** start THE INPUT **

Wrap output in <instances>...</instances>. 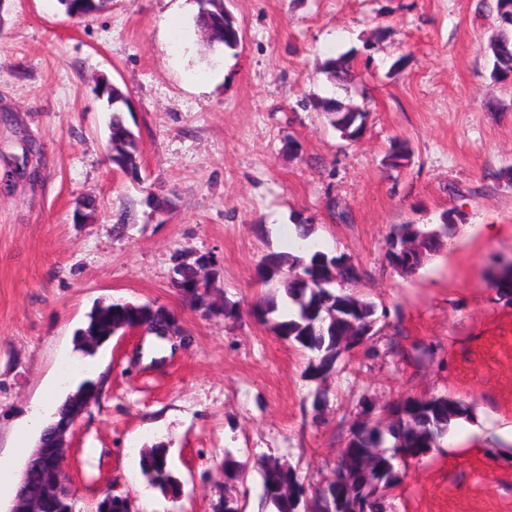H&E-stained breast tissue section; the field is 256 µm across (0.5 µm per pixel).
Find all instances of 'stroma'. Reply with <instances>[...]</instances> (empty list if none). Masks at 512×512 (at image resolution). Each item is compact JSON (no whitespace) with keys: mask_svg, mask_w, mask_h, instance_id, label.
<instances>
[{"mask_svg":"<svg viewBox=\"0 0 512 512\" xmlns=\"http://www.w3.org/2000/svg\"><path fill=\"white\" fill-rule=\"evenodd\" d=\"M495 5L224 0L243 31L229 49L196 27L195 0H106L79 22L58 0H0V453L14 476L28 459L18 430L78 384L76 329L96 304L125 300L167 308L190 340L134 329L98 351L96 398L68 434L73 512H96L107 490L135 512H215L228 497L251 512L260 456L323 482L365 403L439 396L470 416L407 458L386 512H512V289L494 279L512 260V81L492 76ZM340 56L343 87L323 70ZM102 76L130 96L133 175L108 159L110 114L92 93ZM319 98L367 112L362 137L342 138ZM396 137L411 148L401 168L386 162ZM27 140L41 148L35 180L15 164ZM446 212L452 246L394 270L392 228ZM301 222L352 259L377 317L319 409L307 354L256 313L259 264ZM202 256L235 318L196 311L175 288L174 267ZM156 446L179 498L141 472ZM228 453L250 464L245 481L217 478Z\"/></svg>","mask_w":512,"mask_h":512,"instance_id":"stroma-1","label":"stroma"}]
</instances>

** end THE INPUT **

Beginning at the line that holds "Find all instances", write out word for word each line through the end of the records.

Find all instances of 'stroma'. Reply with <instances>[...]</instances> (empty list if none). Masks at 512×512 (at image resolution). Each item is compact JSON (no whitespace) with keys: mask_svg, mask_w, mask_h, instance_id, label.
<instances>
[{"mask_svg":"<svg viewBox=\"0 0 512 512\" xmlns=\"http://www.w3.org/2000/svg\"><path fill=\"white\" fill-rule=\"evenodd\" d=\"M495 5L224 0L243 31L229 49L196 27L195 0H106L79 22L58 0H0V453L14 476L28 459L18 430L78 384L76 329L96 304L125 300L167 308L190 340L134 329L98 351L96 398L68 434L73 512H96L107 490L135 512H215L228 497L251 512L260 456L323 482L365 403L439 396L470 416L407 458L386 512H512V289L494 279L512 260V81L492 76ZM340 56L343 87L323 70ZM102 76L130 96L133 175L108 159L110 114L92 93ZM319 98L367 112L362 137L342 138ZM396 137L411 148L401 168L386 162ZM27 140L41 148L35 180L15 164ZM446 212L452 246L394 270L392 228ZM301 222L352 259L377 317L319 409L307 354L256 313L259 264ZM202 256L235 318L196 311L175 288L174 267ZM156 446L179 498L141 472ZM228 453L250 464L245 481L217 478Z\"/></svg>","mask_w":512,"mask_h":512,"instance_id":"stroma-1","label":"stroma"}]
</instances>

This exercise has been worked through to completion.